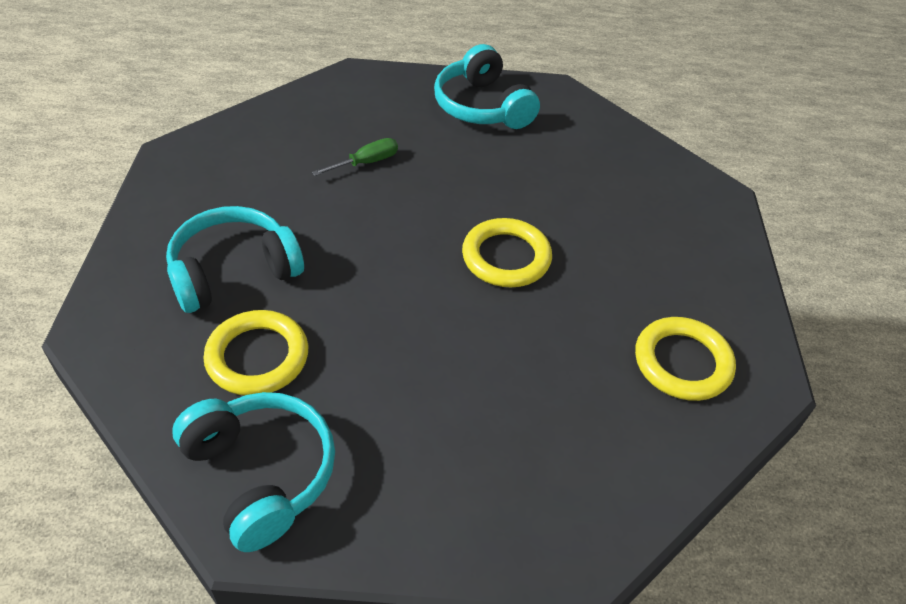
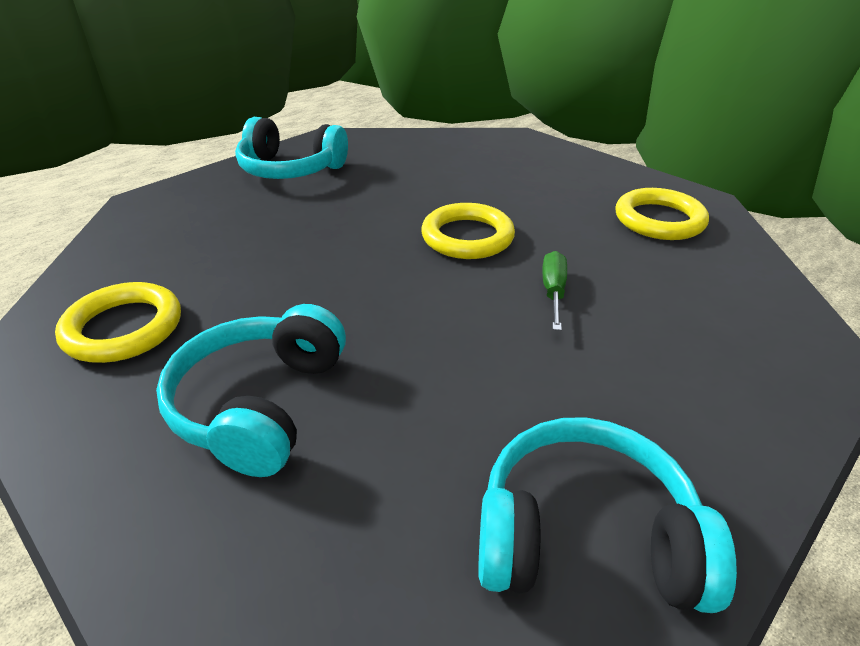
camera: 45 degrees left, 10 degrees down
(257, 357) = (408, 449): yellow ring -> yellow ring (123, 328)
(366, 162) = (254, 248): green screwdriver -> green screwdriver (553, 291)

########################################

Down to the last line, print the material exactly, but not its pictures.

camera: 45 degrees left, 10 degrees down
(257, 357) = (408, 449): yellow ring -> yellow ring (123, 328)
(366, 162) = (254, 248): green screwdriver -> green screwdriver (553, 291)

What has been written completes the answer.